What is required:
Nothing but the lines from the one containing "none -> cyan brick I3 level 2" through the one containing "blue brick B3:B4", both included, should be given again, each exactly as written below.

Information shown:
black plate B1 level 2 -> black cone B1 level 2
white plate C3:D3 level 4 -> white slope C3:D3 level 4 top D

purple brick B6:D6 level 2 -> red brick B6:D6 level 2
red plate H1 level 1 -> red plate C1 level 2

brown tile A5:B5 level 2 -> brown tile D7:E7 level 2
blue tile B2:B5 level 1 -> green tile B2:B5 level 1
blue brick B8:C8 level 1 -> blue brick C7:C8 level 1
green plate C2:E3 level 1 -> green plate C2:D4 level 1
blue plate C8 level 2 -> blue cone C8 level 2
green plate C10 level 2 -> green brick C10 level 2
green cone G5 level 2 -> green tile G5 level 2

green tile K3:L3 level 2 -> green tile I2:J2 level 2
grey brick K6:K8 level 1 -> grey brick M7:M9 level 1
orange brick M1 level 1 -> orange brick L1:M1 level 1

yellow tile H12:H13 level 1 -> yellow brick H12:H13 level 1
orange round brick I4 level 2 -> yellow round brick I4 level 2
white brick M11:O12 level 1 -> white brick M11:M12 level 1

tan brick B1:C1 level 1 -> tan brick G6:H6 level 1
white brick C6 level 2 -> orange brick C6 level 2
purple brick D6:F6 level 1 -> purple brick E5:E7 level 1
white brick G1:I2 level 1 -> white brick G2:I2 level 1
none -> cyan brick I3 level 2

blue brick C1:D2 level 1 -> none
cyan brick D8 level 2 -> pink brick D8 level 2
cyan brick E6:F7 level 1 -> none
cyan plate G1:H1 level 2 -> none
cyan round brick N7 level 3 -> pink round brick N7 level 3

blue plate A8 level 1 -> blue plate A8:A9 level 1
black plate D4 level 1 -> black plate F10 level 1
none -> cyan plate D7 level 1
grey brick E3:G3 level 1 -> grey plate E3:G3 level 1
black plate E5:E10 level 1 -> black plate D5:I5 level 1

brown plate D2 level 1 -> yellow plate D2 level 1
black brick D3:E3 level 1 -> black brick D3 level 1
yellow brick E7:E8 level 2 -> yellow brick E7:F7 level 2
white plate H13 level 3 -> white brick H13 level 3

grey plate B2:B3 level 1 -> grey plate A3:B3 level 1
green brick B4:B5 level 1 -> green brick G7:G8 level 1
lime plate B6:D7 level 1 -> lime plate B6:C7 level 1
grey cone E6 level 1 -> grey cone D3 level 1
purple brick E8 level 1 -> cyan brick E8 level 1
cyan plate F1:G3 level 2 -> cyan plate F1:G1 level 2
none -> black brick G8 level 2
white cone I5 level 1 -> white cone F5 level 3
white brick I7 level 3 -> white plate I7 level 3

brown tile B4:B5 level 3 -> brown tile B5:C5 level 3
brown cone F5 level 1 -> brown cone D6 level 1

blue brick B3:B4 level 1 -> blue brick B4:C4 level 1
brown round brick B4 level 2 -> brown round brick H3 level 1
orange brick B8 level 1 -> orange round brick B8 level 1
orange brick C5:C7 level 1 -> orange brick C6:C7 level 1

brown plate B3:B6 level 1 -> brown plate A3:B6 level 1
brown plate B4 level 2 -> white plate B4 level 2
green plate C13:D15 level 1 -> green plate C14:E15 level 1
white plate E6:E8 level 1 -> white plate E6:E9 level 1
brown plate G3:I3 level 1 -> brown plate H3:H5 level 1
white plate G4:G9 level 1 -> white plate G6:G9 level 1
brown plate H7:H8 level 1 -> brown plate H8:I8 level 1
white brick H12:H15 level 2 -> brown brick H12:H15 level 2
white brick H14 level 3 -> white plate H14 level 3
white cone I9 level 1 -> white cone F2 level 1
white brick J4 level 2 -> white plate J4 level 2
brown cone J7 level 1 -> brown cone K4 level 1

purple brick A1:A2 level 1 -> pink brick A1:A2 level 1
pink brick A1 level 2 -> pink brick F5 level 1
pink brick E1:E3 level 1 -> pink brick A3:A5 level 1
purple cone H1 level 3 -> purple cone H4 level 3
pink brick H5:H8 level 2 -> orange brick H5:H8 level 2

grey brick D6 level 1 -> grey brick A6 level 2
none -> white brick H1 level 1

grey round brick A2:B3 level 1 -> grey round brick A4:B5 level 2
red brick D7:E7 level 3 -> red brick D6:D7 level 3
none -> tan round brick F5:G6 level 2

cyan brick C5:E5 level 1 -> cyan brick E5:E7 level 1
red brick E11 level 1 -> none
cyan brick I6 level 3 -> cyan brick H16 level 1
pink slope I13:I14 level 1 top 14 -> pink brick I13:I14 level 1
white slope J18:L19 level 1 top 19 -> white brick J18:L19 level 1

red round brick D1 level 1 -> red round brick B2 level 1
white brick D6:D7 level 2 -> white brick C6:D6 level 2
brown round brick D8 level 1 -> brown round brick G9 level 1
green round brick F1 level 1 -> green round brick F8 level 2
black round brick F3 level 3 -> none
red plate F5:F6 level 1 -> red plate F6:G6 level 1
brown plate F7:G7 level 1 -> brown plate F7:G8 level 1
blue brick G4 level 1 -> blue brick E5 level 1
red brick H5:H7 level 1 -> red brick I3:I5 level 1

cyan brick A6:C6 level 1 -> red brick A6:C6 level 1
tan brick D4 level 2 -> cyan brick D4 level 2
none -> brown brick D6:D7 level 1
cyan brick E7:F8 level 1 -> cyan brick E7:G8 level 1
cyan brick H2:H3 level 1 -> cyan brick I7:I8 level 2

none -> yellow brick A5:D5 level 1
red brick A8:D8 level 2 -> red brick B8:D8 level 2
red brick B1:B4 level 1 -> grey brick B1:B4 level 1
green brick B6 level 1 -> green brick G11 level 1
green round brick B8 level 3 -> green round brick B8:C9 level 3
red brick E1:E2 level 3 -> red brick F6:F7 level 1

Answer below:
none -> cyan brick I3 level 2

blue brick C1:D2 level 1 -> none
cyan brick D8 level 2 -> pink brick D8 level 2
cyan brick E6:F7 level 1 -> none
cyan plate G1:H1 level 2 -> none
cyan round brick N7 level 3 -> pink round brick N7 level 3

blue plate A8 level 1 -> blue plate A8:A9 level 1
black plate D4 level 1 -> black plate F10 level 1
none -> cyan plate D7 level 1
grey brick E3:G3 level 1 -> grey plate E3:G3 level 1
black plate E5:E10 level 1 -> black plate D5:I5 level 1

brown plate D2 level 1 -> yellow plate D2 level 1
black brick D3:E3 level 1 -> black brick D3 level 1
yellow brick E7:E8 level 2 -> yellow brick E7:F7 level 2
white plate H13 level 3 -> white brick H13 level 3

grey plate B2:B3 level 1 -> grey plate A3:B3 level 1
green brick B4:B5 level 1 -> green brick G7:G8 level 1
lime plate B6:D7 level 1 -> lime plate B6:C7 level 1
grey cone E6 level 1 -> grey cone D3 level 1
purple brick E8 level 1 -> cyan brick E8 level 1
cyan plate F1:G3 level 2 -> cyan plate F1:G1 level 2
none -> black brick G8 level 2
white cone I5 level 1 -> white cone F5 level 3
white brick I7 level 3 -> white plate I7 level 3

brown tile B4:B5 level 3 -> brown tile B5:C5 level 3
brown cone F5 level 1 -> brown cone D6 level 1

blue brick B3:B4 level 1 -> blue brick B4:C4 level 1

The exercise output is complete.